BEGIN EXCERPTED DATA
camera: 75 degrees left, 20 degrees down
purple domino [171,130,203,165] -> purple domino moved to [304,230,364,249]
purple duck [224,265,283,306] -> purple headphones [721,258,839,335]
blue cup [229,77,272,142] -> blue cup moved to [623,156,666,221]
END EXCERPTED DATA
BEGIN EXCERPTED DATA
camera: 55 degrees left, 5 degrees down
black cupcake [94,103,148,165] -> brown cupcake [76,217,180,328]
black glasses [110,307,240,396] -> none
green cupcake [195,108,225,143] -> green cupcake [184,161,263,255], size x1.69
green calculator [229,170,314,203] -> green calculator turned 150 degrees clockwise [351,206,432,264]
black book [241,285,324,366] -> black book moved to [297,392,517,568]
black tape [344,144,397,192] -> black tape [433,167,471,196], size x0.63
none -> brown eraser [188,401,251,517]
END EXCERPTED DATA
BEGIN EXCERPTED DATA
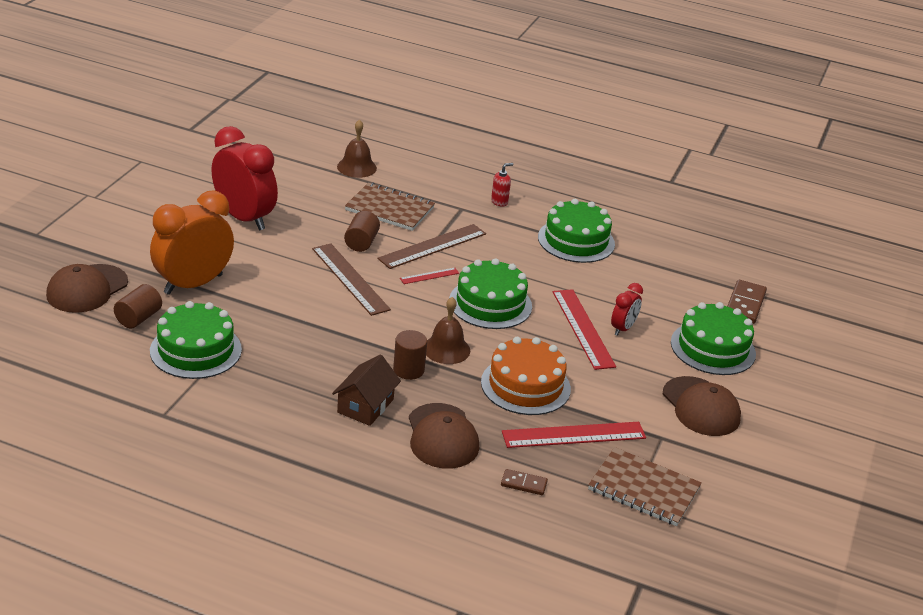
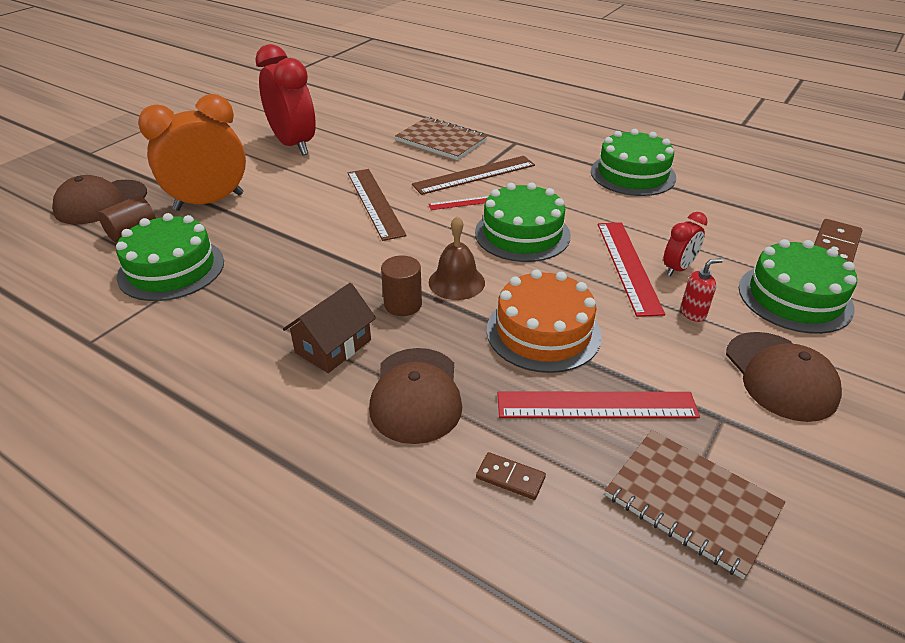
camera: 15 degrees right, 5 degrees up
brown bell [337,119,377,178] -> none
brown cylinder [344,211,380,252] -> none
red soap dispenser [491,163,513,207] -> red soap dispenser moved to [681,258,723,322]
END EXCERPTED DATA
WHAT THE TASK ASKS —
Take the entries above and return only the lines from the one with "purple duck [224,265,283,306]" to the one with "blue cup [229,77,272,142]", both included, unchanged.

EXERCISE SOLUTION —
purple duck [224,265,283,306] -> purple headphones [721,258,839,335]
blue cup [229,77,272,142] -> blue cup moved to [623,156,666,221]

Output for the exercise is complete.